#### GIVEN INFORMATION ####

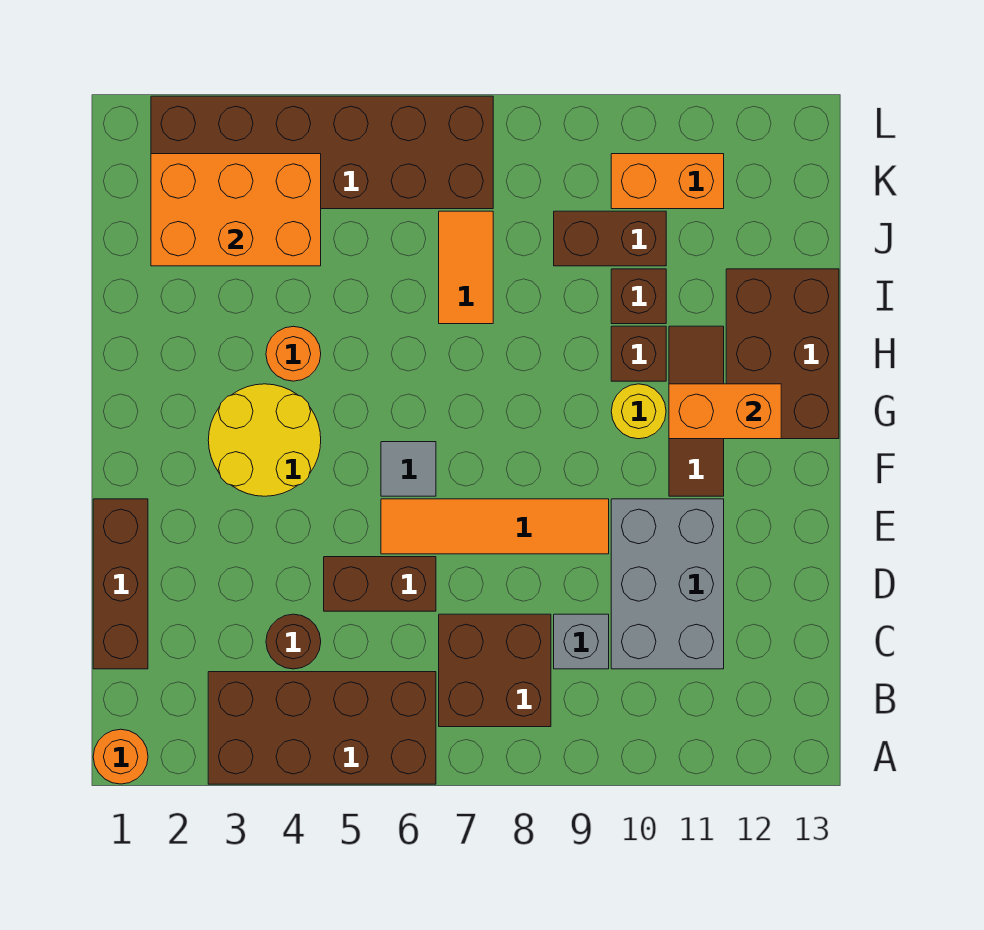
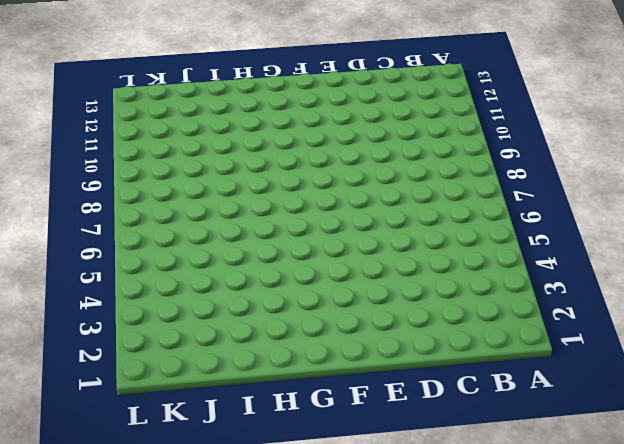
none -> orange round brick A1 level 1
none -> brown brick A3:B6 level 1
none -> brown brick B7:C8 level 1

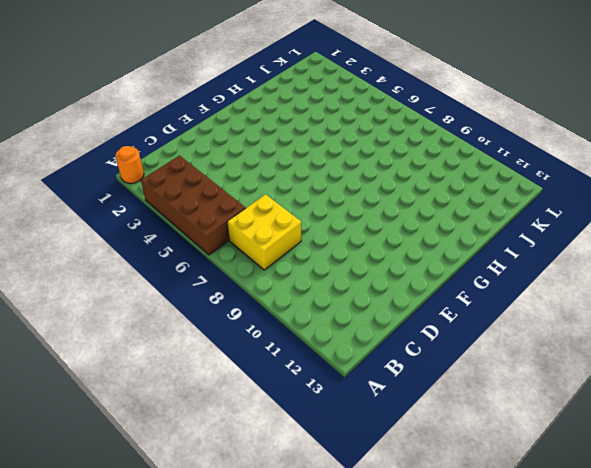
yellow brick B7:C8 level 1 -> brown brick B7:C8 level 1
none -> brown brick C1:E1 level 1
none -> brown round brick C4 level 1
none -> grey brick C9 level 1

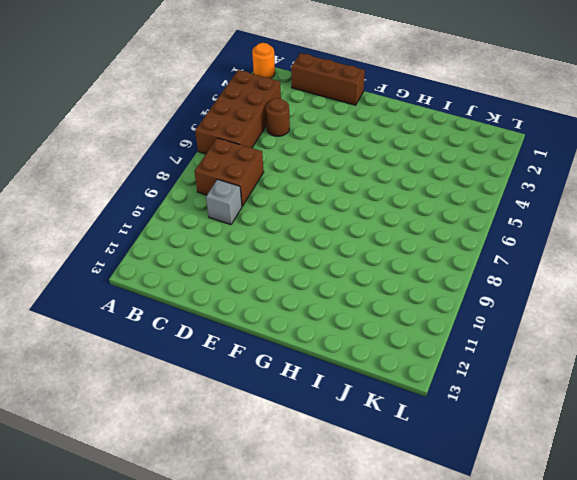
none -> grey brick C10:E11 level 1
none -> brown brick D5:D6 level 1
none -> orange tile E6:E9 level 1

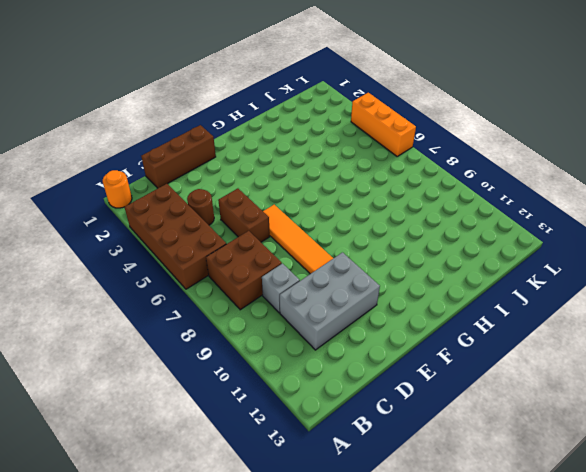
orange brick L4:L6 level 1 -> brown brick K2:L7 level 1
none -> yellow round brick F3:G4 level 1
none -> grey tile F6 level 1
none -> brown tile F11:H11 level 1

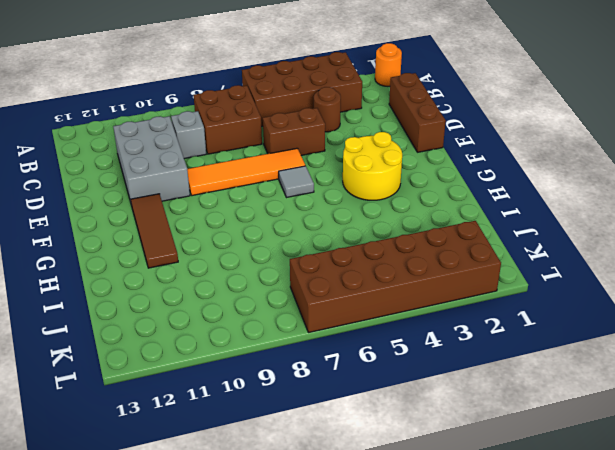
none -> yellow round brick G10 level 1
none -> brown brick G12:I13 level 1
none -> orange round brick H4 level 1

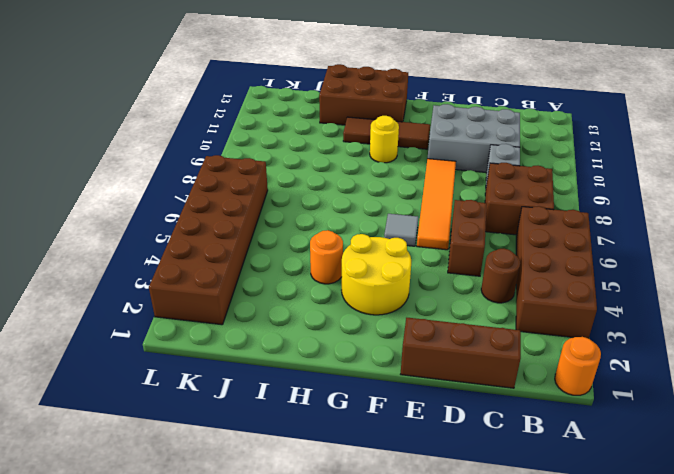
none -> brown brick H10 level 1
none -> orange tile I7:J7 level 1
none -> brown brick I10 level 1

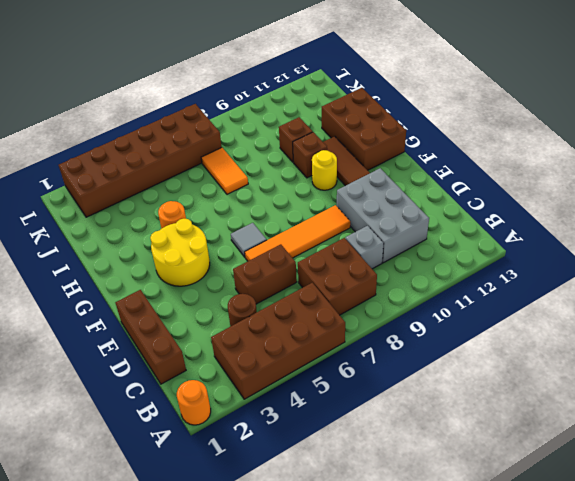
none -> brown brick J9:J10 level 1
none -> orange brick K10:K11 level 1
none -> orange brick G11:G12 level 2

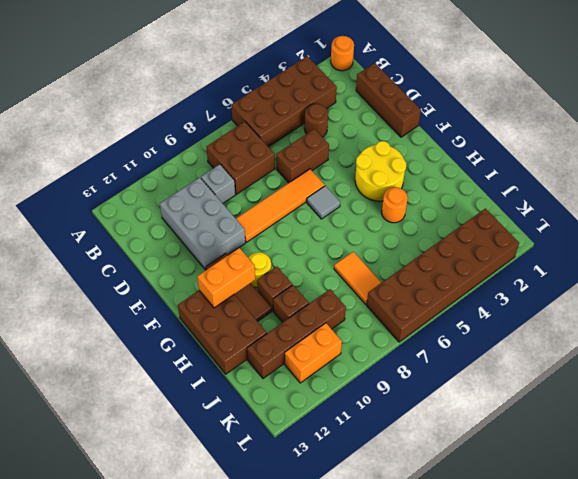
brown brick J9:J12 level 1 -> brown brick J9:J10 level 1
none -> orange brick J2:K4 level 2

####
#### GIVEN INFORMATION ####

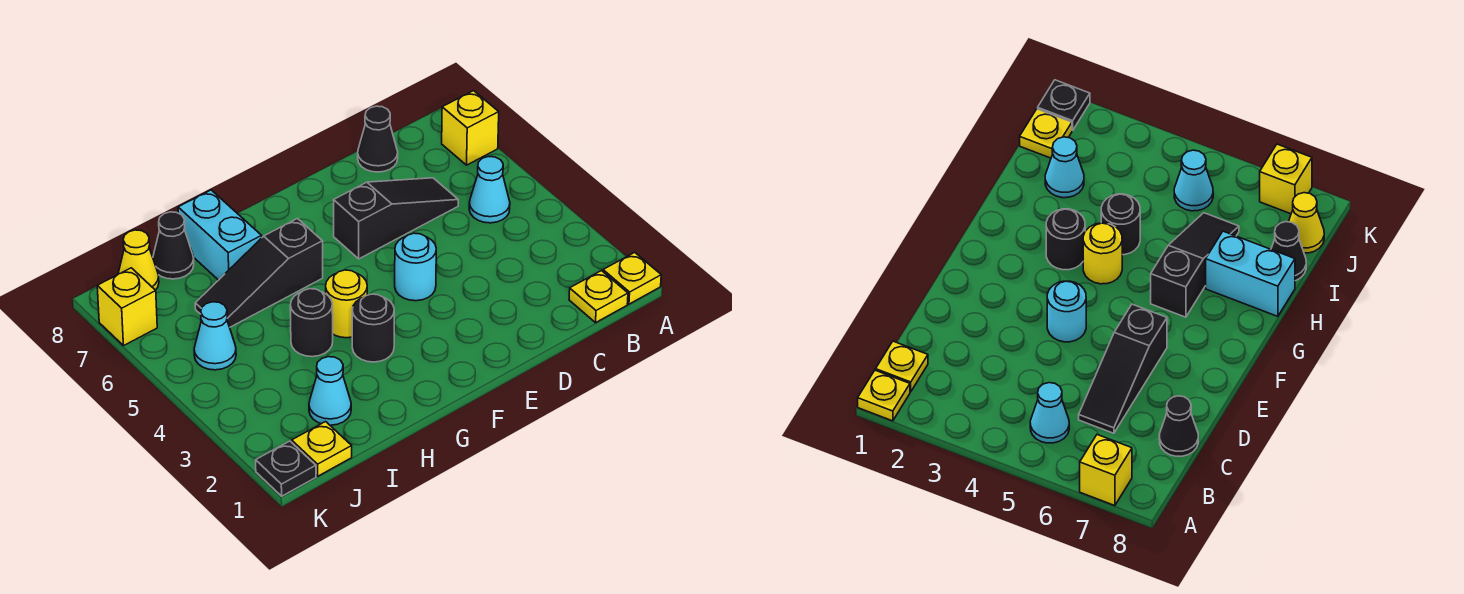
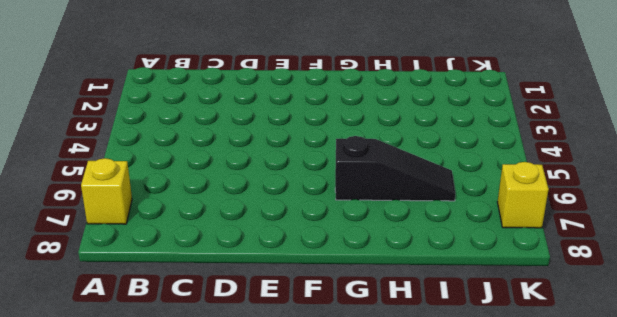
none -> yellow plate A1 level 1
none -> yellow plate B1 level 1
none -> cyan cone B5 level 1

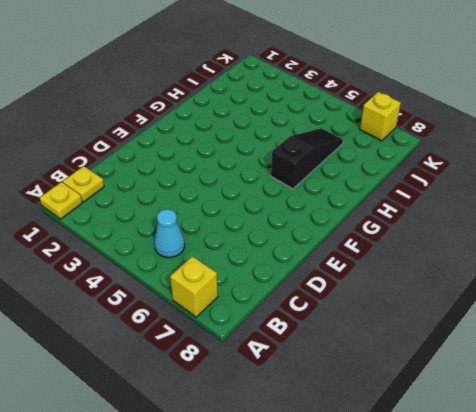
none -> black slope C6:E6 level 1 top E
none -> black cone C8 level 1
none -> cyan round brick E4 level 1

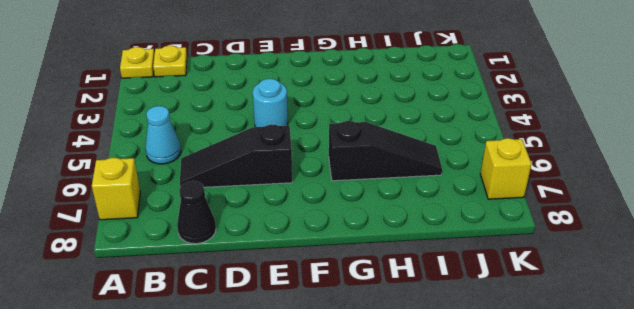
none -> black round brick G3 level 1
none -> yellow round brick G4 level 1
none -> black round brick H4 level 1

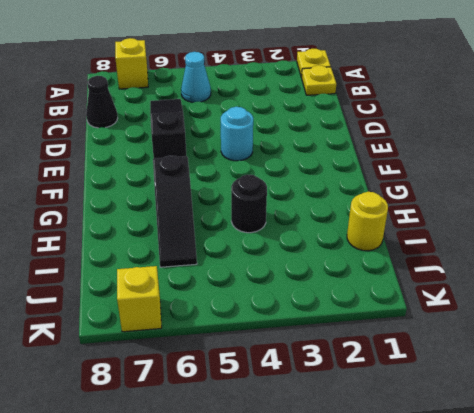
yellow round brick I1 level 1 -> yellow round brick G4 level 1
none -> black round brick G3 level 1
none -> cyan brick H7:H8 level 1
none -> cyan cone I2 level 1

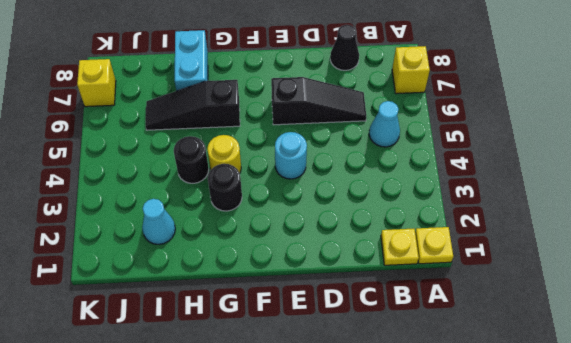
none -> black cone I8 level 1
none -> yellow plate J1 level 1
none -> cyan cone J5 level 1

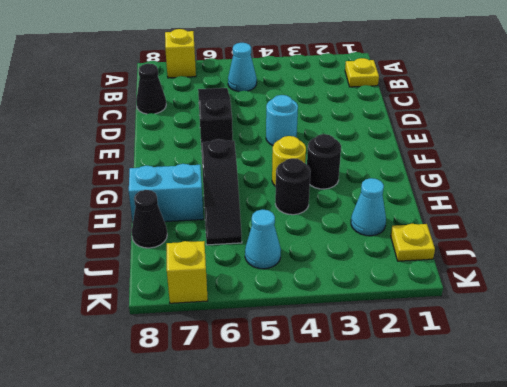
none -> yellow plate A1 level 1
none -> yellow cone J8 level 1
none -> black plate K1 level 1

####
#### GIVEN INFORMATION ####

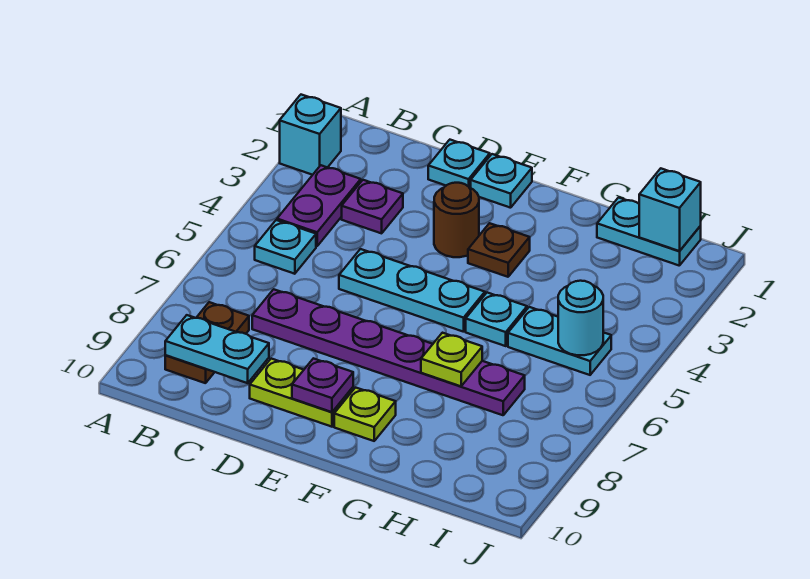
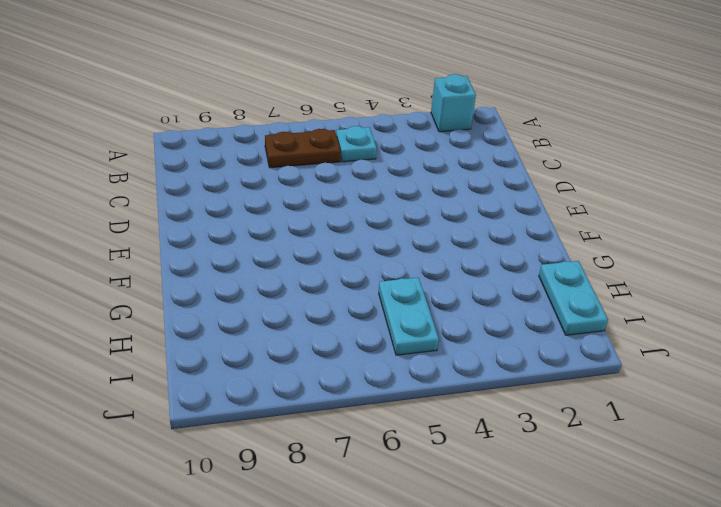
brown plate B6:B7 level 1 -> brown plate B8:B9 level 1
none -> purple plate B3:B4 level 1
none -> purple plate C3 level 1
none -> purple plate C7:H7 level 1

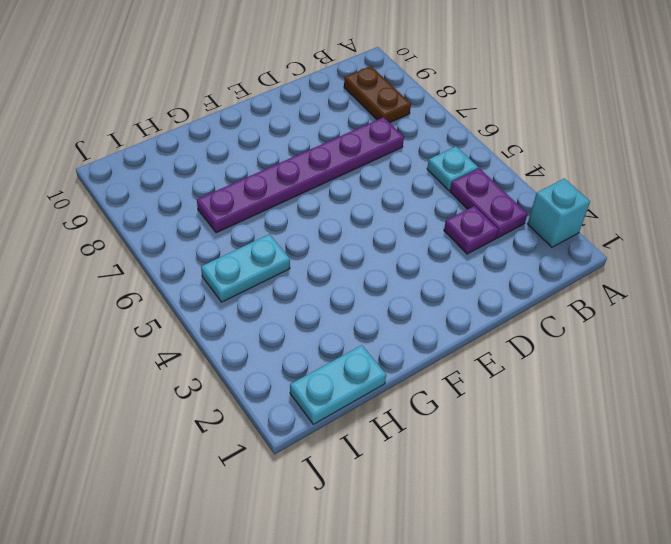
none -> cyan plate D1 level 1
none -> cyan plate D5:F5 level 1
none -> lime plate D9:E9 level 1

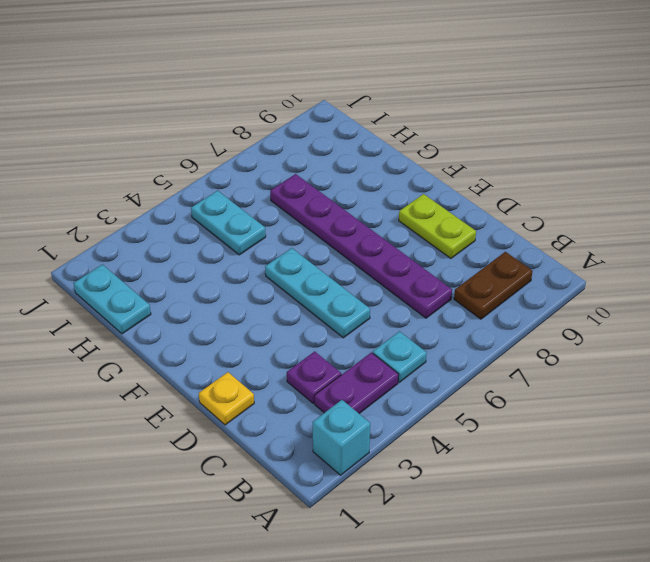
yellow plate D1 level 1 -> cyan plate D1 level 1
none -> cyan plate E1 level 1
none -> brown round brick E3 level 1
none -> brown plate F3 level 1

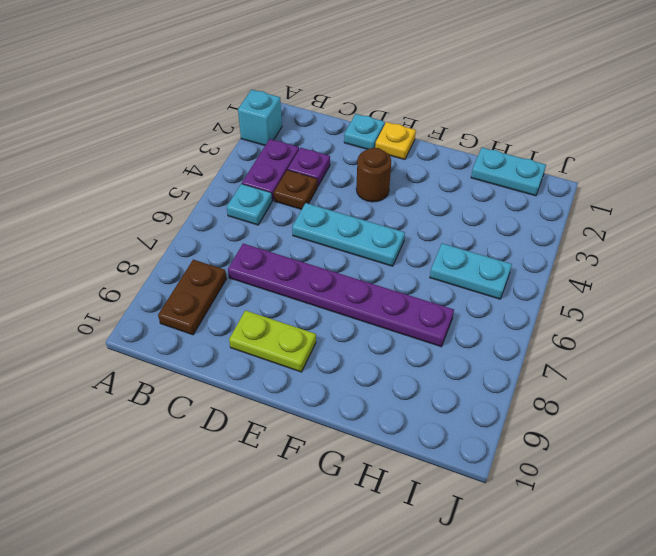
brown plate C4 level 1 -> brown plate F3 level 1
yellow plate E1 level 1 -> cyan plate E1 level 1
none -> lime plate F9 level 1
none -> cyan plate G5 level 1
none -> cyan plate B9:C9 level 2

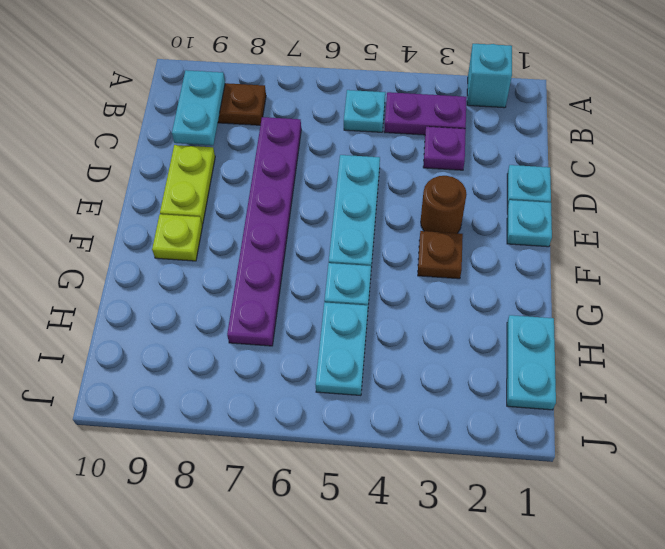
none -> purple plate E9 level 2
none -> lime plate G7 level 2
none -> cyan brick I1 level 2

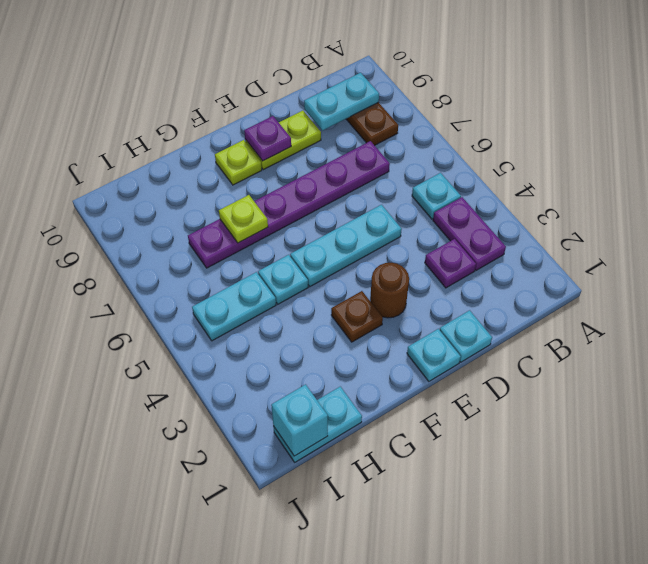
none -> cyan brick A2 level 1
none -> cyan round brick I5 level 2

####

**TASK STATEMENT**: Above are the records; copy exactly the lines from the one with "none -> purple plate B3:B4 level 1" through the one with "none -> cyan round brick I5 level 2", including both, and nothing more. Leave out pictures.

**SOLUTION FOR THIS PROBLEM**:
none -> purple plate B3:B4 level 1
none -> purple plate C3 level 1
none -> purple plate C7:H7 level 1

none -> cyan plate D1 level 1
none -> cyan plate D5:F5 level 1
none -> lime plate D9:E9 level 1

yellow plate D1 level 1 -> cyan plate D1 level 1
none -> cyan plate E1 level 1
none -> brown round brick E3 level 1
none -> brown plate F3 level 1

brown plate C4 level 1 -> brown plate F3 level 1
yellow plate E1 level 1 -> cyan plate E1 level 1
none -> lime plate F9 level 1
none -> cyan plate G5 level 1
none -> cyan plate B9:C9 level 2

none -> purple plate E9 level 2
none -> lime plate G7 level 2
none -> cyan brick I1 level 2

none -> cyan brick A2 level 1
none -> cyan round brick I5 level 2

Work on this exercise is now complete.